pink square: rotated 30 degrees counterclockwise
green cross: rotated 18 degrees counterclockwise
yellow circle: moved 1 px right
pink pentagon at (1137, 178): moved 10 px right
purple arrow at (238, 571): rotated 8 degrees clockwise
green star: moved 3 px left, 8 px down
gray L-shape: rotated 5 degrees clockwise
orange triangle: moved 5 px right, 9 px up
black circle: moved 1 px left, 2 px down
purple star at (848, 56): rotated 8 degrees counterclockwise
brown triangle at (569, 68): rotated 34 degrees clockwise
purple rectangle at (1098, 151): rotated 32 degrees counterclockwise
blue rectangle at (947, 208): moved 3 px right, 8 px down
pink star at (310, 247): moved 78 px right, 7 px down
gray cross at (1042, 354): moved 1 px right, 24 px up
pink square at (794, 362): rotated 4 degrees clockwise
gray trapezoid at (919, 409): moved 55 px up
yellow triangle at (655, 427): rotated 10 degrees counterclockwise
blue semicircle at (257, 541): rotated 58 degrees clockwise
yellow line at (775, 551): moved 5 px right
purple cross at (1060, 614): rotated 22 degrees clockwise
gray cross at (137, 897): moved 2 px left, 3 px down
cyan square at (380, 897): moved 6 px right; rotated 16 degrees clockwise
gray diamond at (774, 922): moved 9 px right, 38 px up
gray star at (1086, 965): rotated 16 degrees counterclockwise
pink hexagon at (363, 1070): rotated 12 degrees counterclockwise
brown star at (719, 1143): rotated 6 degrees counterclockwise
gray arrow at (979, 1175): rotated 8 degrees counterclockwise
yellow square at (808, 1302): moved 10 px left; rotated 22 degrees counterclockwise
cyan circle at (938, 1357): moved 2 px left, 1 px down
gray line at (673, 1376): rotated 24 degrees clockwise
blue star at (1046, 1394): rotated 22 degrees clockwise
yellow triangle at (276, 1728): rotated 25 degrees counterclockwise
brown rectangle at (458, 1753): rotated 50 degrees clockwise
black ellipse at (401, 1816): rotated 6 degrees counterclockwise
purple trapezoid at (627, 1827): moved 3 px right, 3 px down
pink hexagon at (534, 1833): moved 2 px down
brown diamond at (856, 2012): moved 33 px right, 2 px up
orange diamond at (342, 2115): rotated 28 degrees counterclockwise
===============
Exercise requirements
Reproduce each line of the items above word for word, from the first to the last.

Full response
pink square: rotated 30 degrees counterclockwise
green cross: rotated 18 degrees counterclockwise
yellow circle: moved 1 px right
pink pentagon at (1137, 178): moved 10 px right
purple arrow at (238, 571): rotated 8 degrees clockwise
green star: moved 3 px left, 8 px down
gray L-shape: rotated 5 degrees clockwise
orange triangle: moved 5 px right, 9 px up
black circle: moved 1 px left, 2 px down
purple star at (848, 56): rotated 8 degrees counterclockwise
brown triangle at (569, 68): rotated 34 degrees clockwise
purple rectangle at (1098, 151): rotated 32 degrees counterclockwise
blue rectangle at (947, 208): moved 3 px right, 8 px down
pink star at (310, 247): moved 78 px right, 7 px down
gray cross at (1042, 354): moved 1 px right, 24 px up
pink square at (794, 362): rotated 4 degrees clockwise
gray trapezoid at (919, 409): moved 55 px up
yellow triangle at (655, 427): rotated 10 degrees counterclockwise
blue semicircle at (257, 541): rotated 58 degrees clockwise
yellow line at (775, 551): moved 5 px right
purple cross at (1060, 614): rotated 22 degrees clockwise
gray cross at (137, 897): moved 2 px left, 3 px down
cyan square at (380, 897): moved 6 px right; rotated 16 degrees clockwise
gray diamond at (774, 922): moved 9 px right, 38 px up
gray star at (1086, 965): rotated 16 degrees counterclockwise
pink hexagon at (363, 1070): rotated 12 degrees counterclockwise
brown star at (719, 1143): rotated 6 degrees counterclockwise
gray arrow at (979, 1175): rotated 8 degrees counterclockwise
yellow square at (808, 1302): moved 10 px left; rotated 22 degrees counterclockwise
cyan circle at (938, 1357): moved 2 px left, 1 px down
gray line at (673, 1376): rotated 24 degrees clockwise
blue star at (1046, 1394): rotated 22 degrees clockwise
yellow triangle at (276, 1728): rotated 25 degrees counterclockwise
brown rectangle at (458, 1753): rotated 50 degrees clockwise
black ellipse at (401, 1816): rotated 6 degrees counterclockwise
purple trapezoid at (627, 1827): moved 3 px right, 3 px down
pink hexagon at (534, 1833): moved 2 px down
brown diamond at (856, 2012): moved 33 px right, 2 px up
orange diamond at (342, 2115): rotated 28 degrees counterclockwise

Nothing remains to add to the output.